TASK TO CARRY OUT. In the copy you make of the entries, no picture should appear, and every word must match.

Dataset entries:
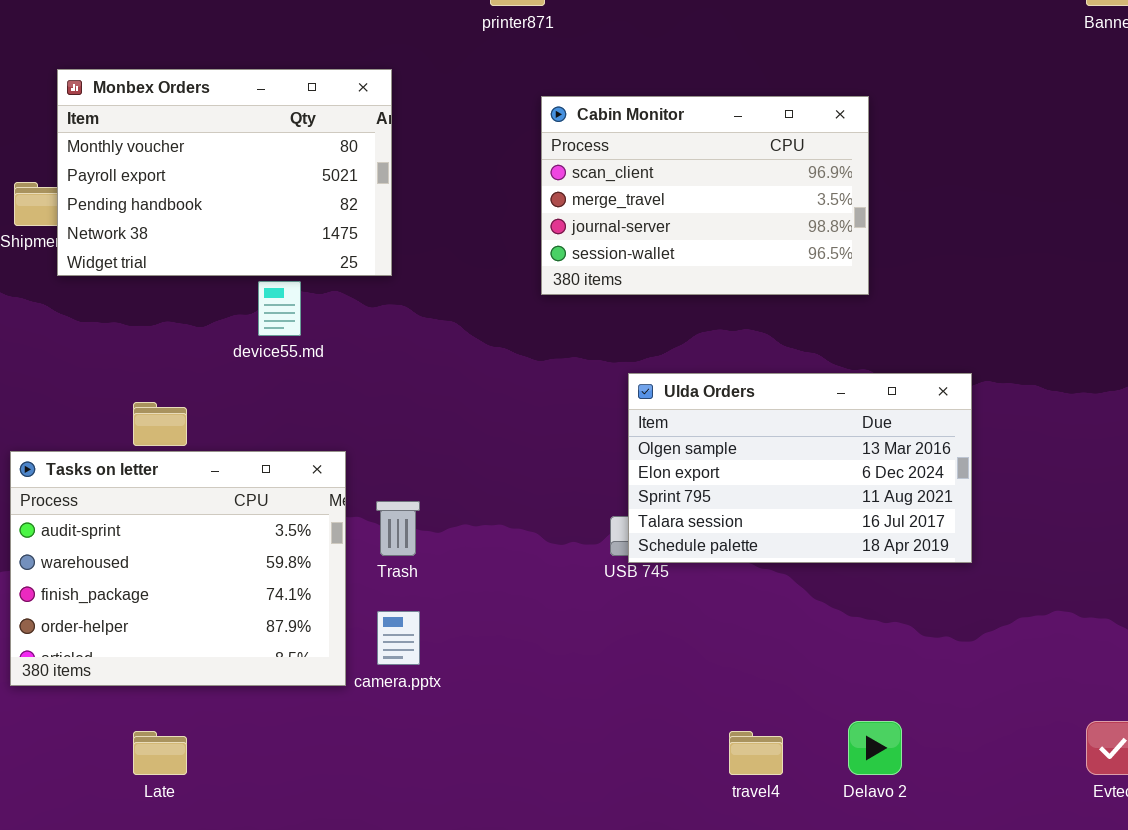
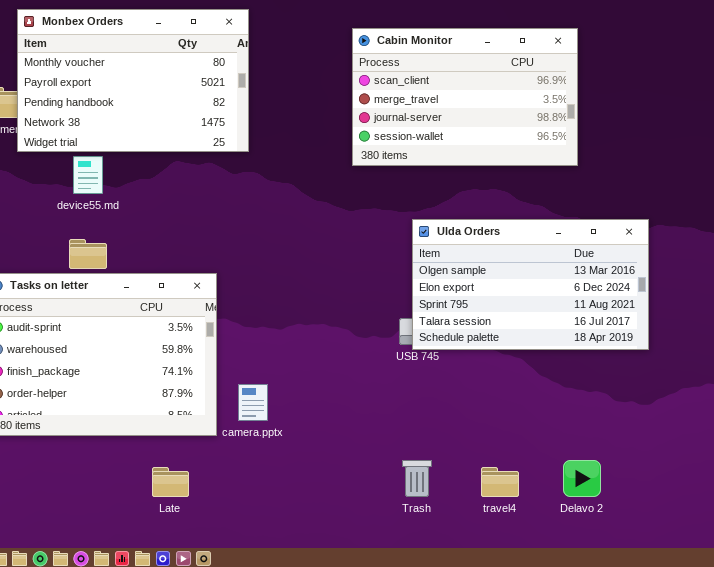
device55.md: [258,281,301,336] -> [73,156,103,194], moved
Trash: [376,501,420,556] -> [402,460,432,497], moved
Late: [133,731,187,775] -> [152,467,189,497], moved

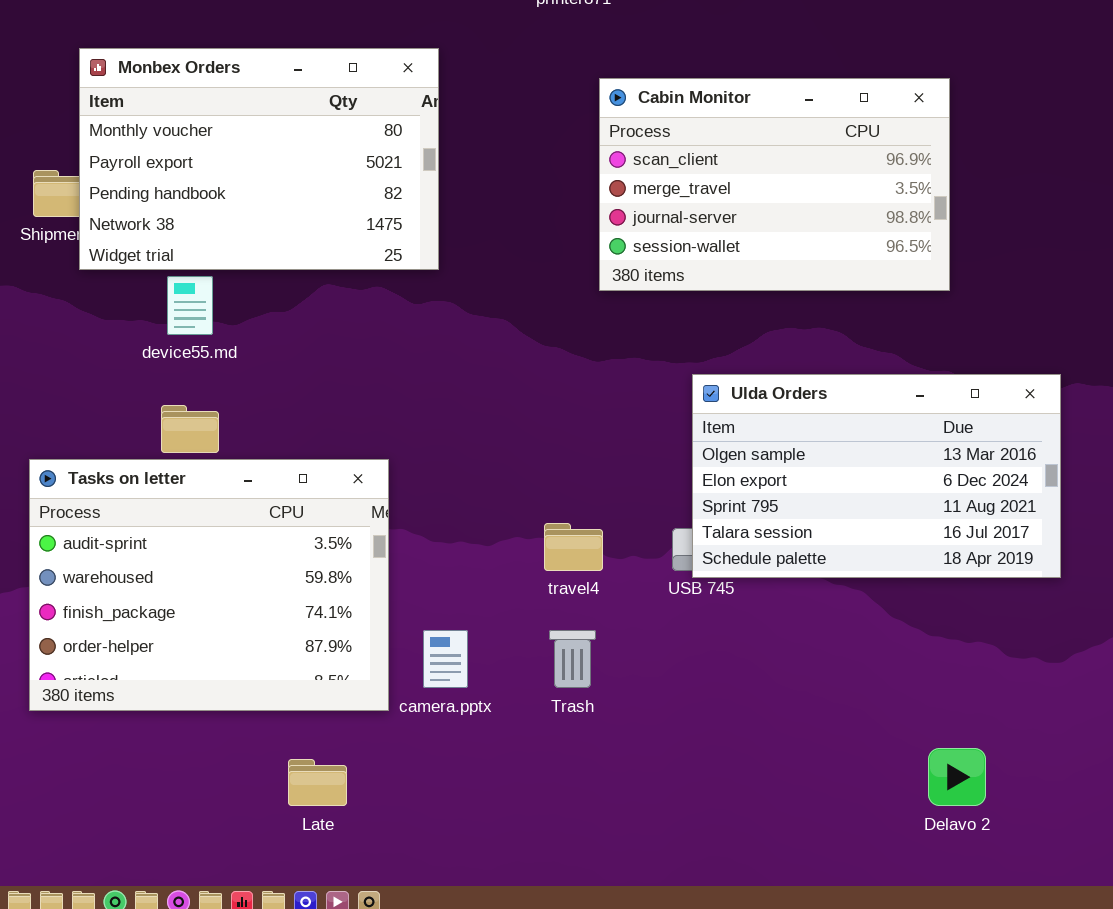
Trash: [402,460,432,497] -> [549,630,596,688], moved
travel4: [481,467,519,497] -> [544,523,603,571], moved

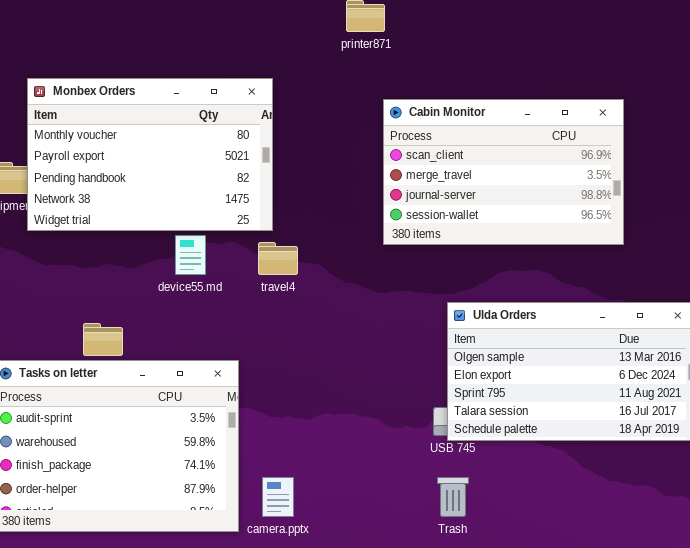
device55.md: [167,276,213,335] -> [175,235,206,275], moved
travel4: [544,523,603,571] -> [258,242,298,275], moved
Trash: [549,630,596,688] -> [437,477,469,517], moved

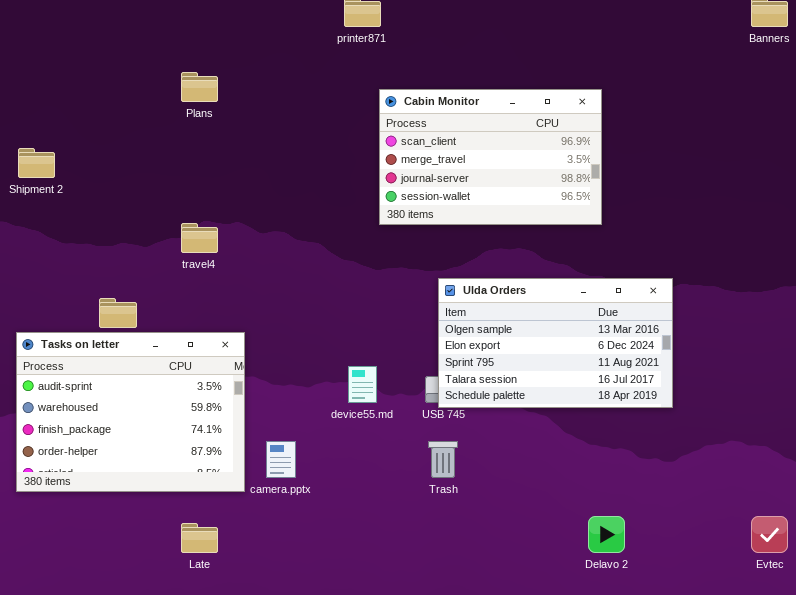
Monbex Orders: [27,78,273,231] -> none, closed
device55.md: [175,235,206,275] -> [348,366,377,403], moved
travel4: [258,242,298,275] -> [181,223,218,253], moved

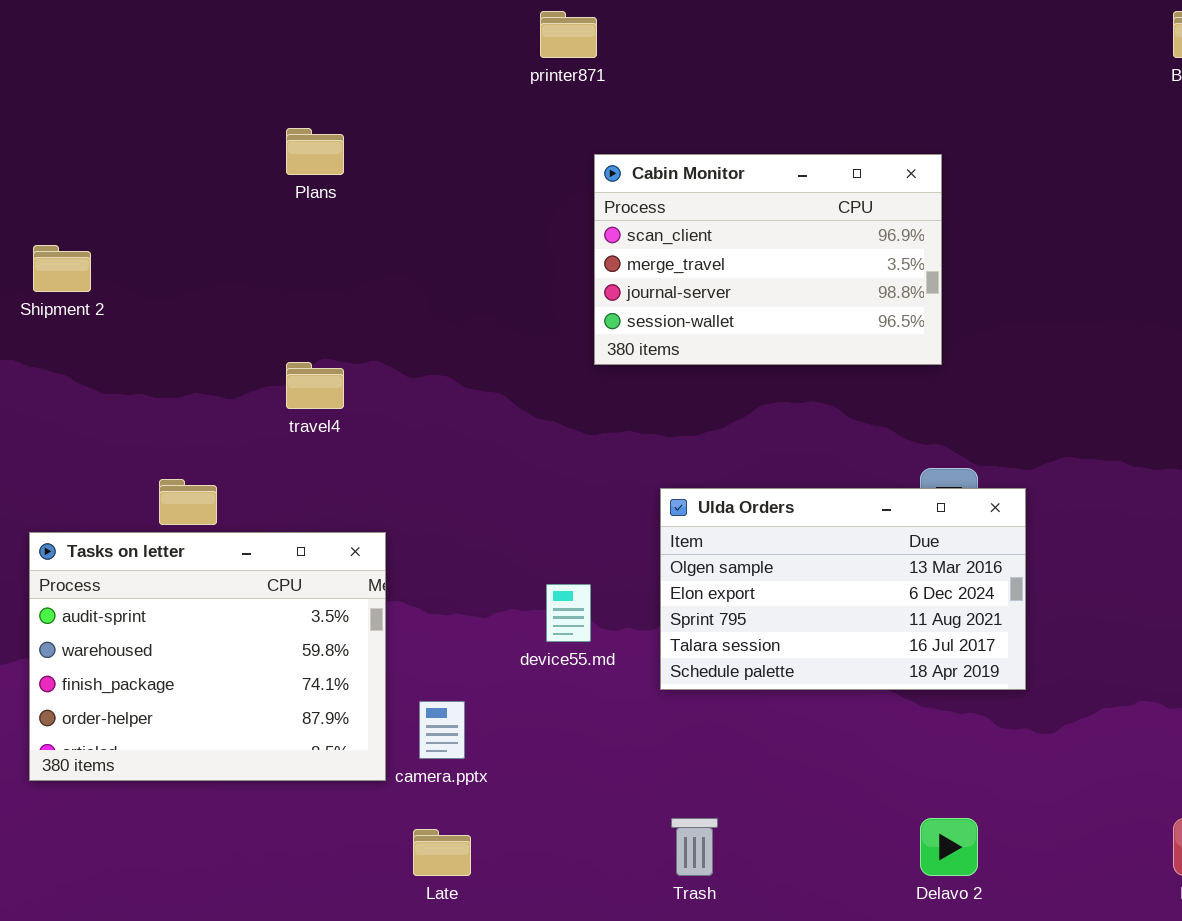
Ulda Orders: [438,278,673,408] -> [660,488,1026,690], moved
Trash: [428,441,458,478] -> [671,818,718,876], moved
Late: [181,523,218,553] -> [413,829,471,876], moved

EXERCISE OUTPUT.
device55.md: [258,281,301,336] -> [73,156,103,194], moved
Trash: [376,501,420,556] -> [402,460,432,497], moved
Late: [133,731,187,775] -> [152,467,189,497], moved

Trash: [402,460,432,497] -> [549,630,596,688], moved
travel4: [481,467,519,497] -> [544,523,603,571], moved

device55.md: [167,276,213,335] -> [175,235,206,275], moved
travel4: [544,523,603,571] -> [258,242,298,275], moved
Trash: [549,630,596,688] -> [437,477,469,517], moved

Monbex Orders: [27,78,273,231] -> none, closed
device55.md: [175,235,206,275] -> [348,366,377,403], moved
travel4: [258,242,298,275] -> [181,223,218,253], moved

Ulda Orders: [438,278,673,408] -> [660,488,1026,690], moved
Trash: [428,441,458,478] -> [671,818,718,876], moved
Late: [181,523,218,553] -> [413,829,471,876], moved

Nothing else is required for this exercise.